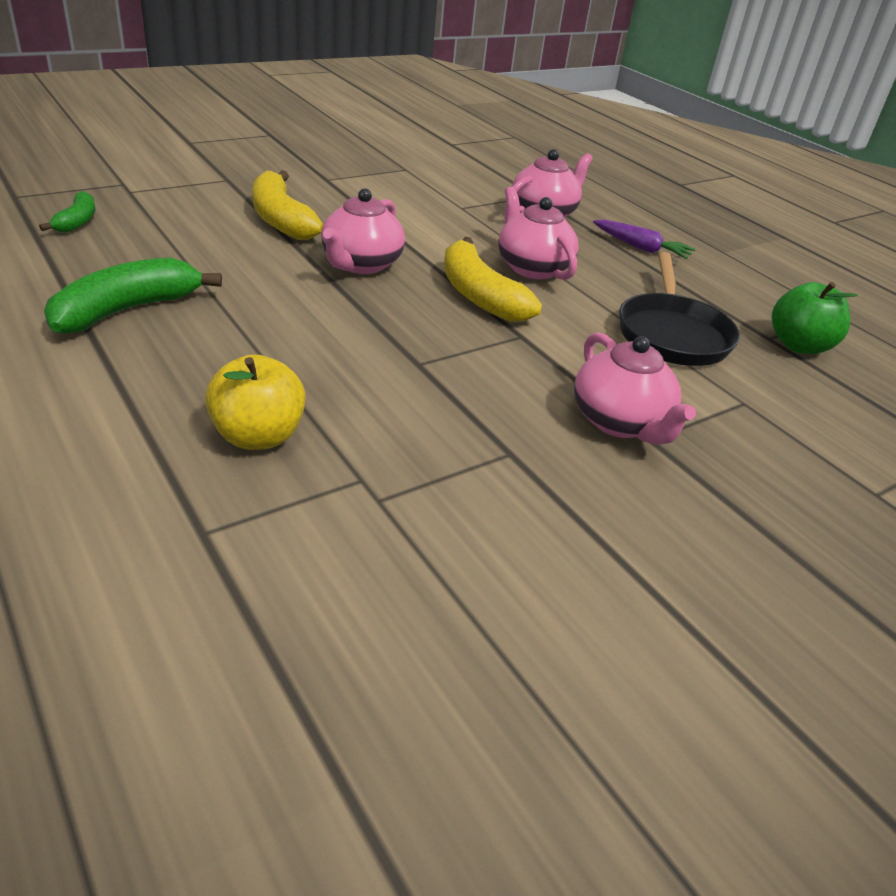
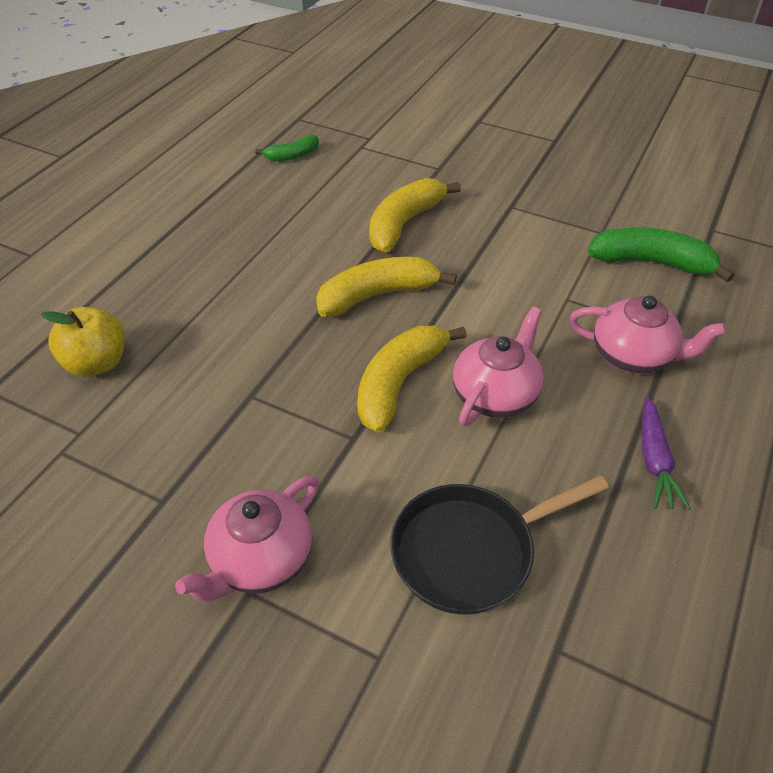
camera: 65 degrees right, 10 degrees up
green banana [44,257,222,334] -> green banana moved to [588,228,735,282]
pink teapot [321,188,405,274] -> yellow banana [316,257,457,317]
green apple [772,282,858,354] -> none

■ ■ ■ ■ ■ ■ ■

Where does the word "banana" appear in the listing above? Copy every line that holds it.

green banana [44,257,222,334] -> green banana moved to [588,228,735,282]
pink teapot [321,188,405,274] -> yellow banana [316,257,457,317]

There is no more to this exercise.